Work to complete
All that should come back is the lines of the data below from the one containing "AUDIO pin BUSY: A0 -> D9" to the one containing "TFT: ILI9341 -> ST7789", inclusive, exactly as they stand.

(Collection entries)
▬▬▬
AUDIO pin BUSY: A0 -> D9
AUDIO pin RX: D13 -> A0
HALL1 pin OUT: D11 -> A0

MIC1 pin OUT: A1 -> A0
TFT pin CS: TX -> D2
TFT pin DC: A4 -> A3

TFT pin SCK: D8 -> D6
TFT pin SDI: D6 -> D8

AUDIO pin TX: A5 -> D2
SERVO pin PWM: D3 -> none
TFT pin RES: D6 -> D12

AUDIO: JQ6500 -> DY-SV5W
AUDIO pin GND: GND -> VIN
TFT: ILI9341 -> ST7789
▬▬▬
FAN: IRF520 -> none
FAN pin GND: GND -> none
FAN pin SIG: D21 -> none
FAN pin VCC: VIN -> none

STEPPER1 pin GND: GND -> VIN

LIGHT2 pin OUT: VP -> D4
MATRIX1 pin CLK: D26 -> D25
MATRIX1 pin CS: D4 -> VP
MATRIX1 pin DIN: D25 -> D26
▬▬▬
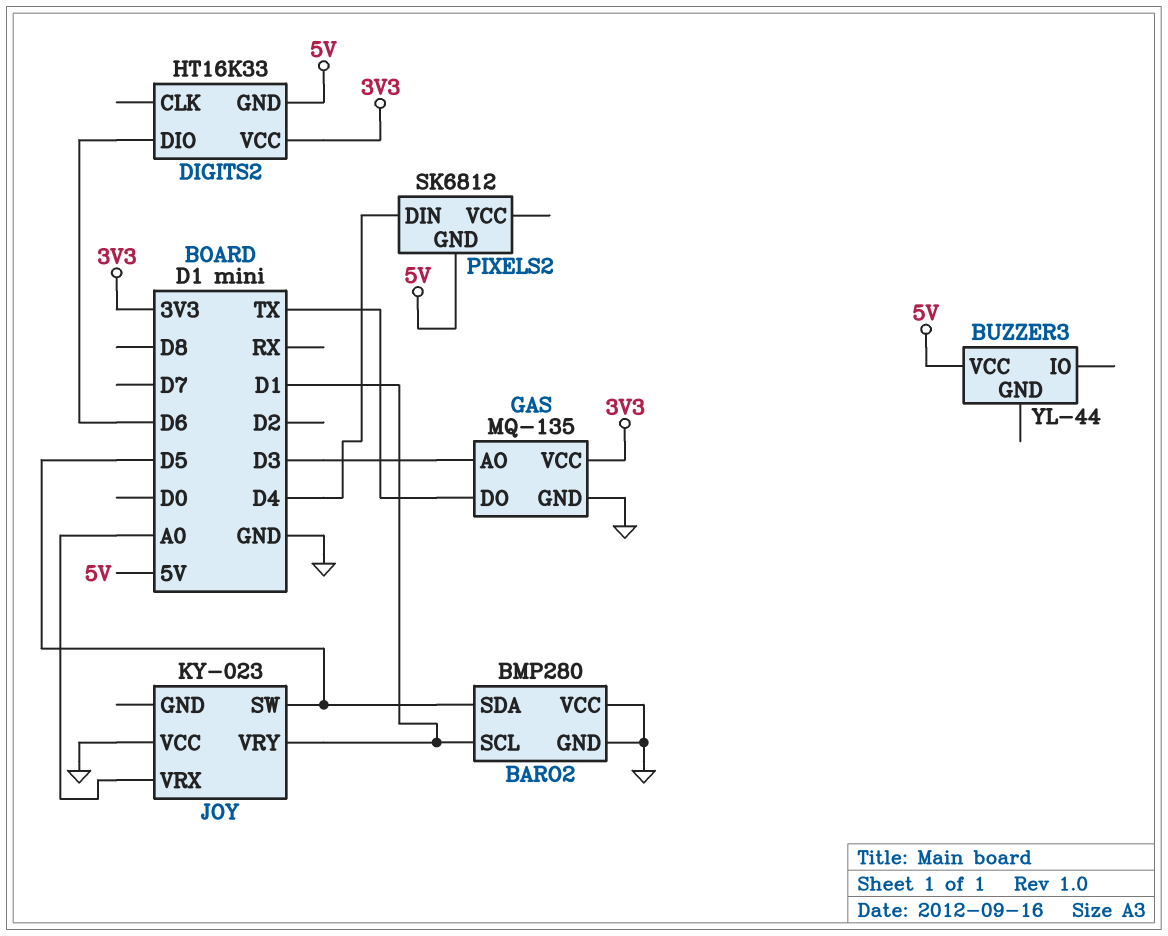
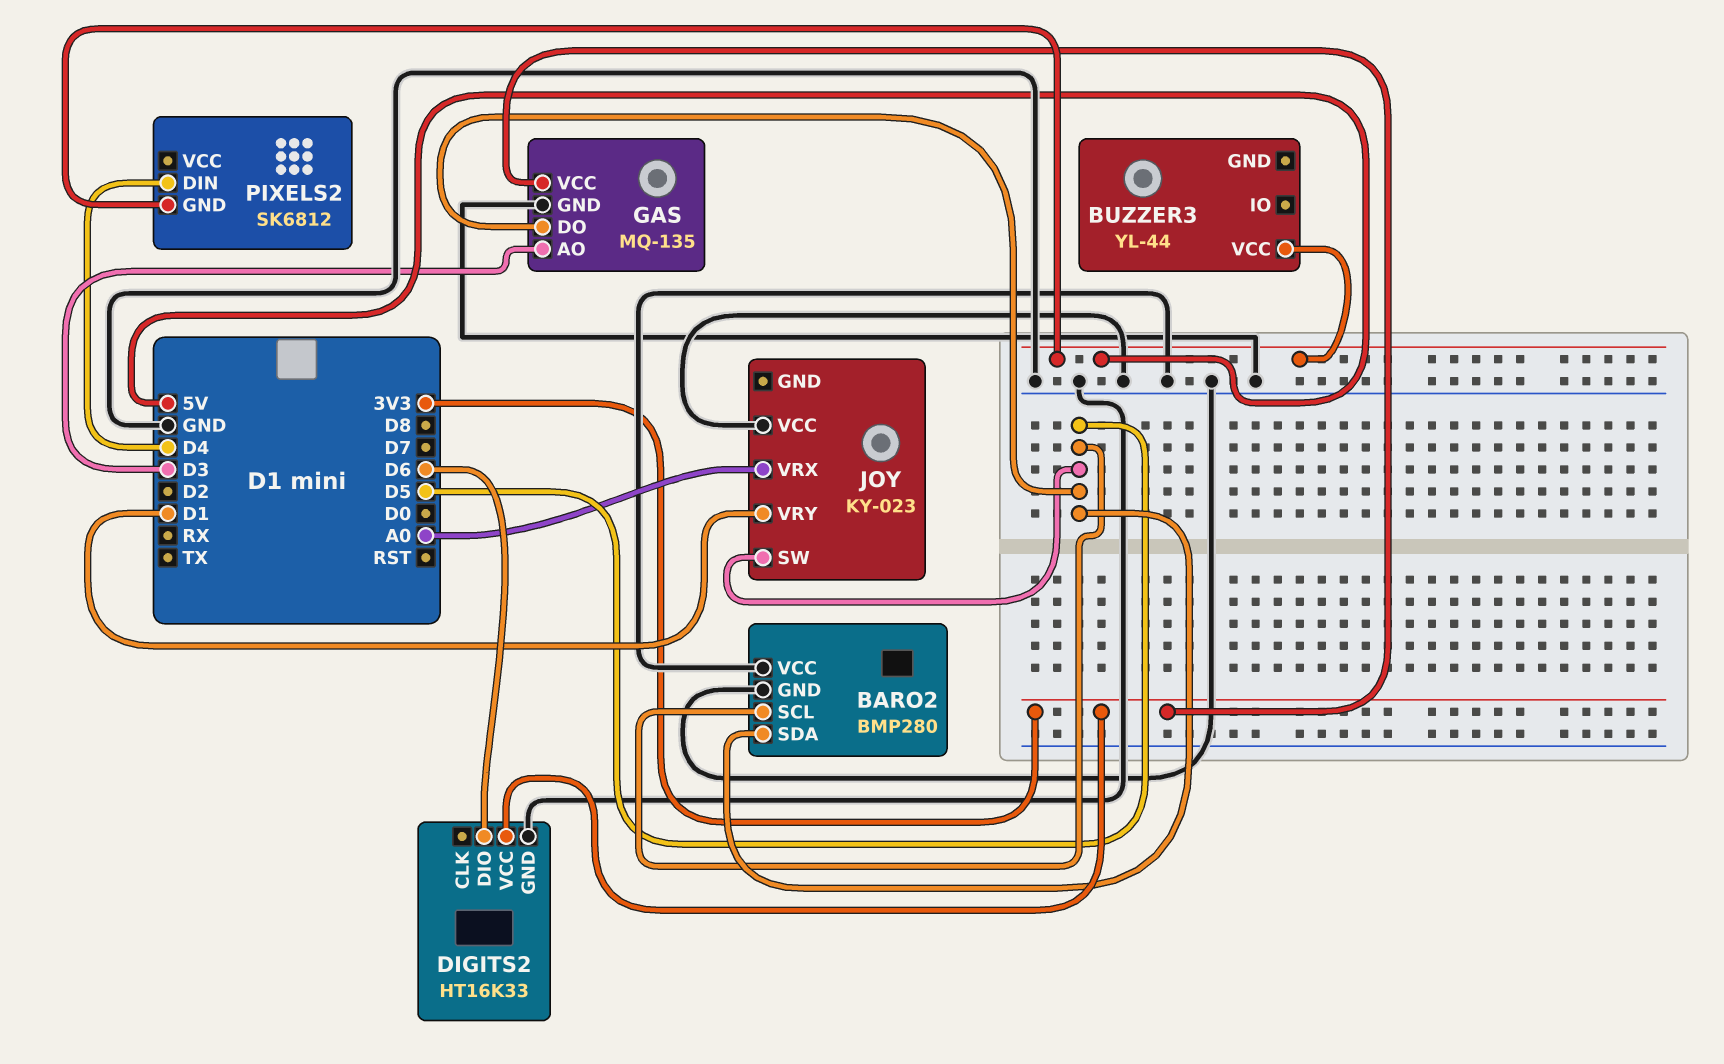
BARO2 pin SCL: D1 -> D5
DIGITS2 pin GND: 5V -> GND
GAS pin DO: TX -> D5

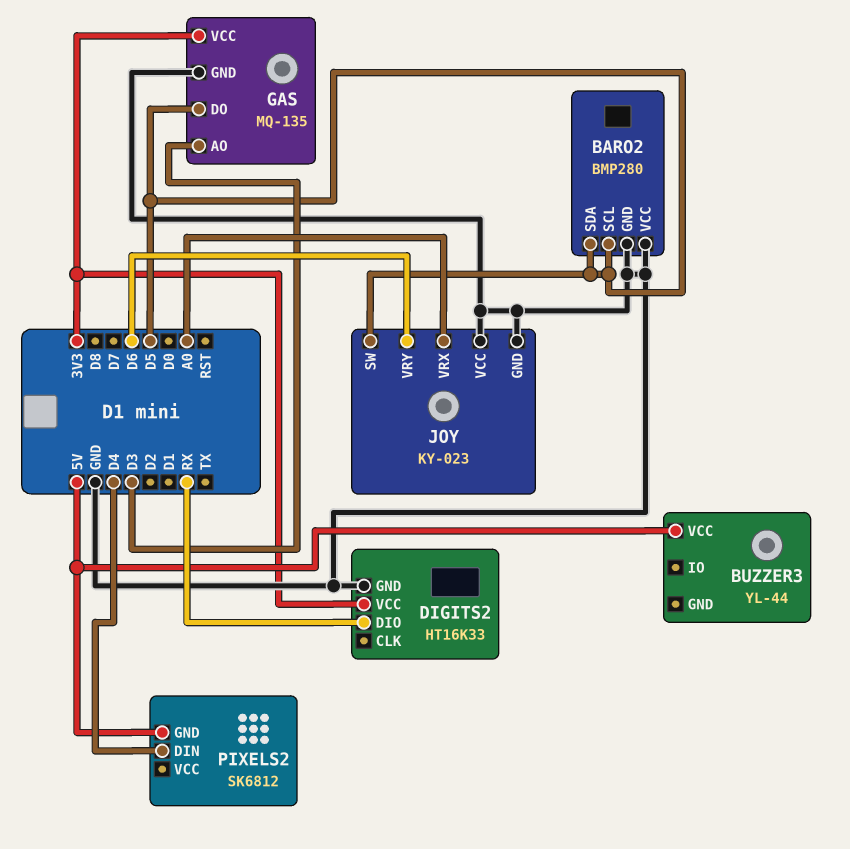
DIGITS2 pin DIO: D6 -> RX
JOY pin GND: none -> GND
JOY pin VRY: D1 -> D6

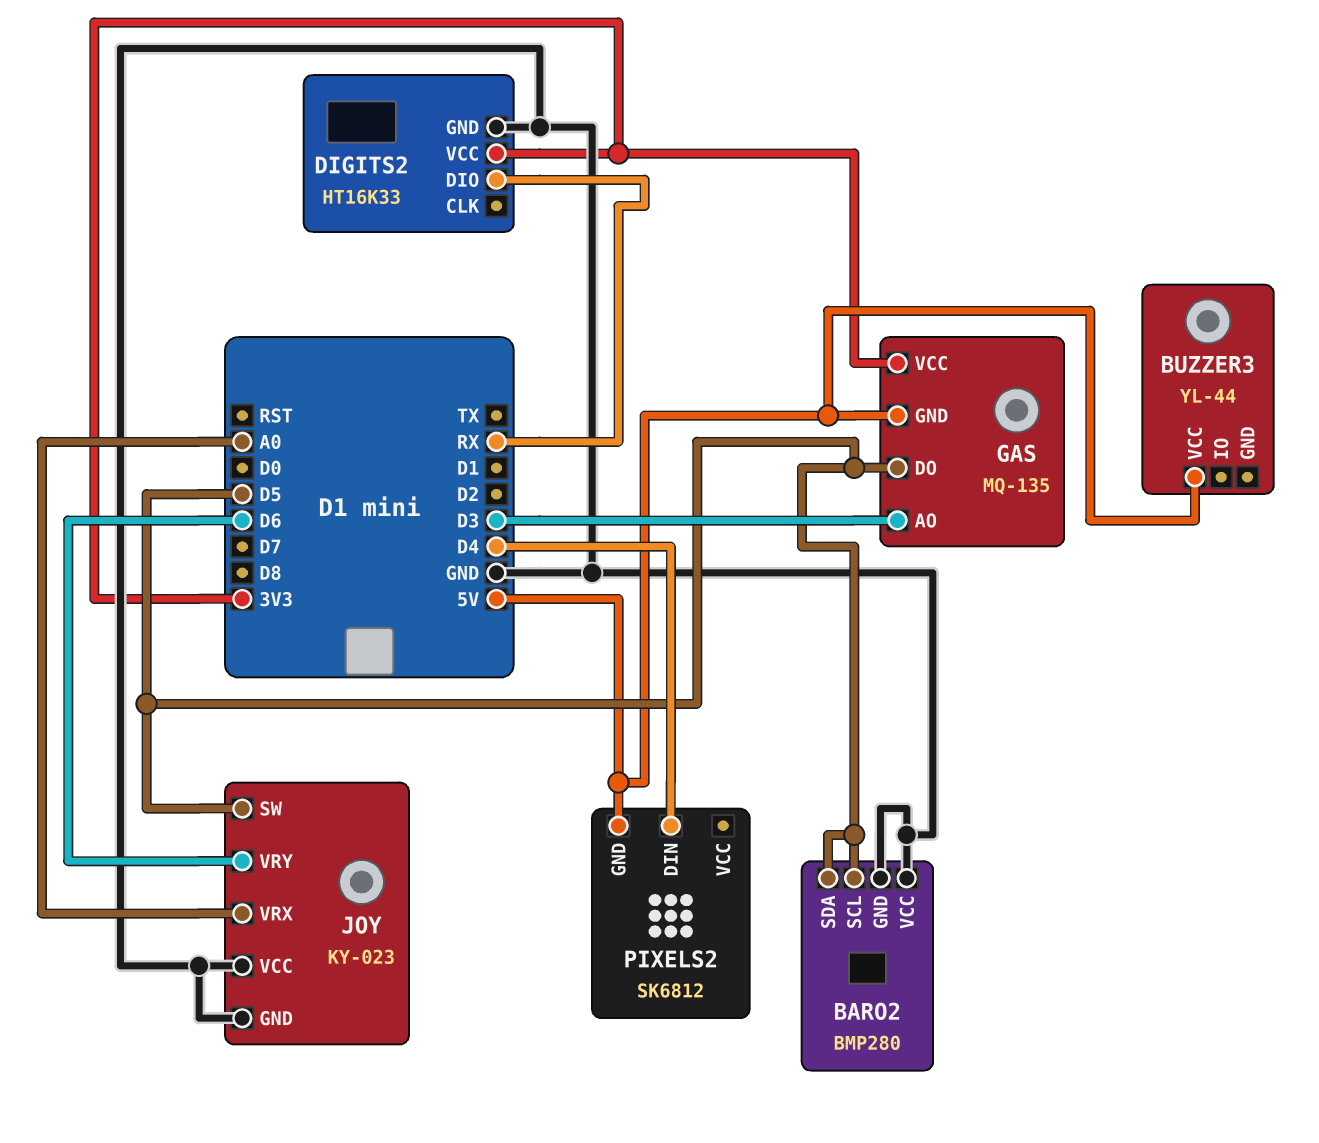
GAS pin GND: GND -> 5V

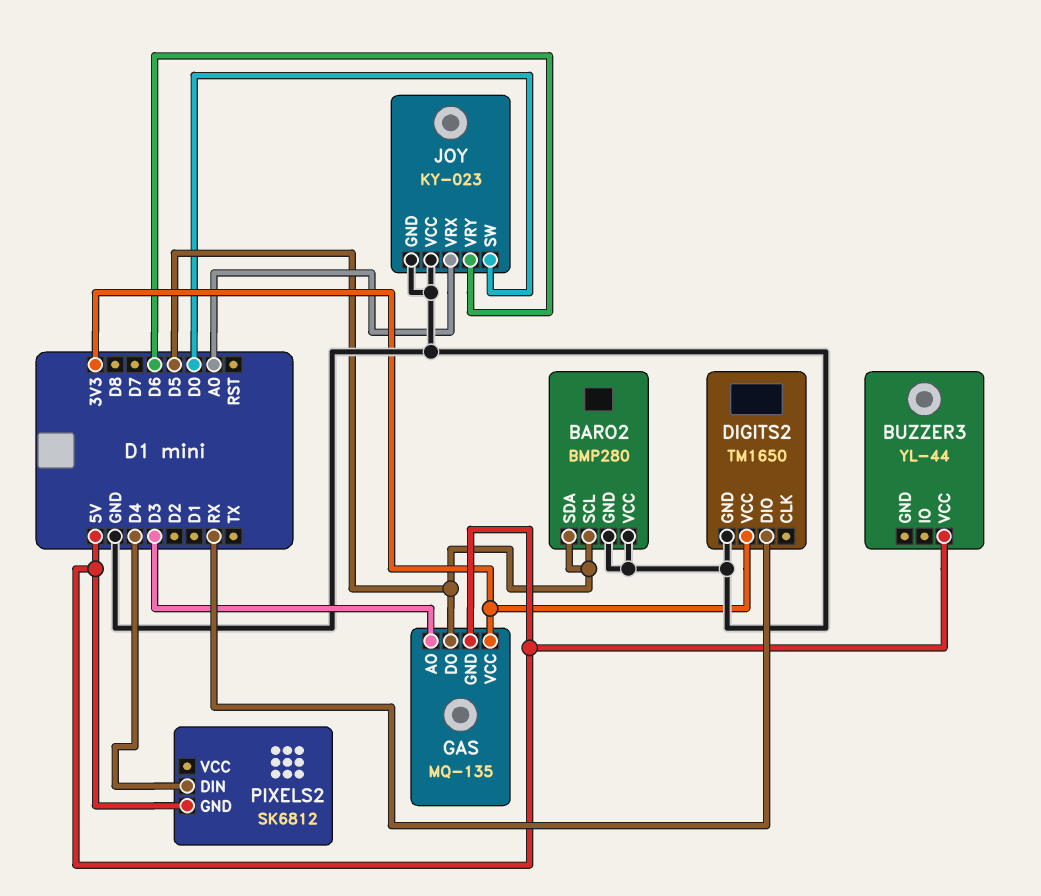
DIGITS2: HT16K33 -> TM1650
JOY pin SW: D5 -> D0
▬▬▬
Result of the exercise
AUDIO pin BUSY: A0 -> D9
AUDIO pin RX: D13 -> A0
HALL1 pin OUT: D11 -> A0

MIC1 pin OUT: A1 -> A0
TFT pin CS: TX -> D2
TFT pin DC: A4 -> A3

TFT pin SCK: D8 -> D6
TFT pin SDI: D6 -> D8

AUDIO pin TX: A5 -> D2
SERVO pin PWM: D3 -> none
TFT pin RES: D6 -> D12

AUDIO: JQ6500 -> DY-SV5W
AUDIO pin GND: GND -> VIN
TFT: ILI9341 -> ST7789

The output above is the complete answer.